_Supplied data:_
..........

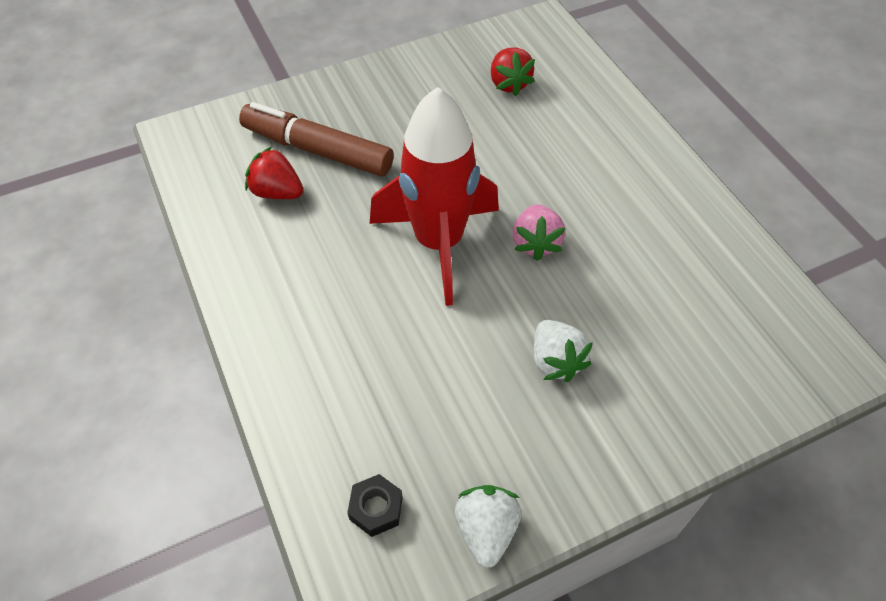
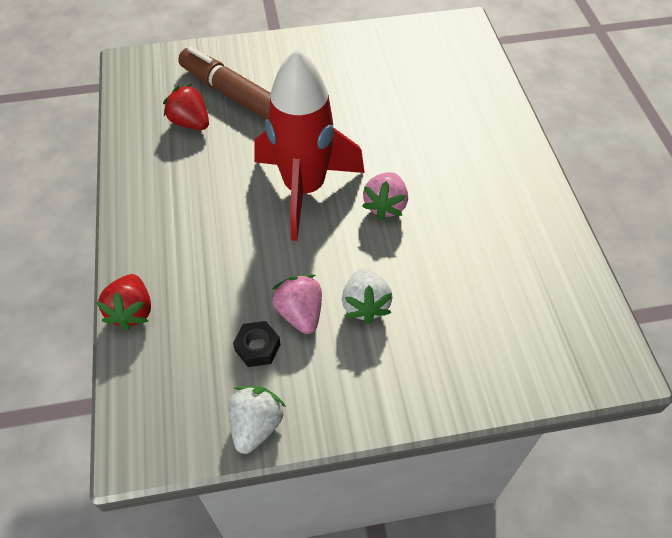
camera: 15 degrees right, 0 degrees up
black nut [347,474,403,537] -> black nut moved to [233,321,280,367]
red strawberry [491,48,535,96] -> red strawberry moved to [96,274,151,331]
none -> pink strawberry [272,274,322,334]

..........

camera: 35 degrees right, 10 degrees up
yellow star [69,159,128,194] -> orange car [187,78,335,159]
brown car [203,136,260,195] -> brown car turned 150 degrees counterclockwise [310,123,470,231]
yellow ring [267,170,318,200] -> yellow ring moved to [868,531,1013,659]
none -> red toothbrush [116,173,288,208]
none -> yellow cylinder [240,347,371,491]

..........

_Description of the task:_
Transcribe, exactly and without additions, the lines of the records above, beginning with the line that contains "brown car [203,136,260,195]" and ending with the line that contains "none -> yellow cylinder [240,347,371,491]", both included.

_Expected answer:_
brown car [203,136,260,195] -> brown car turned 150 degrees counterclockwise [310,123,470,231]
yellow ring [267,170,318,200] -> yellow ring moved to [868,531,1013,659]
none -> red toothbrush [116,173,288,208]
none -> yellow cylinder [240,347,371,491]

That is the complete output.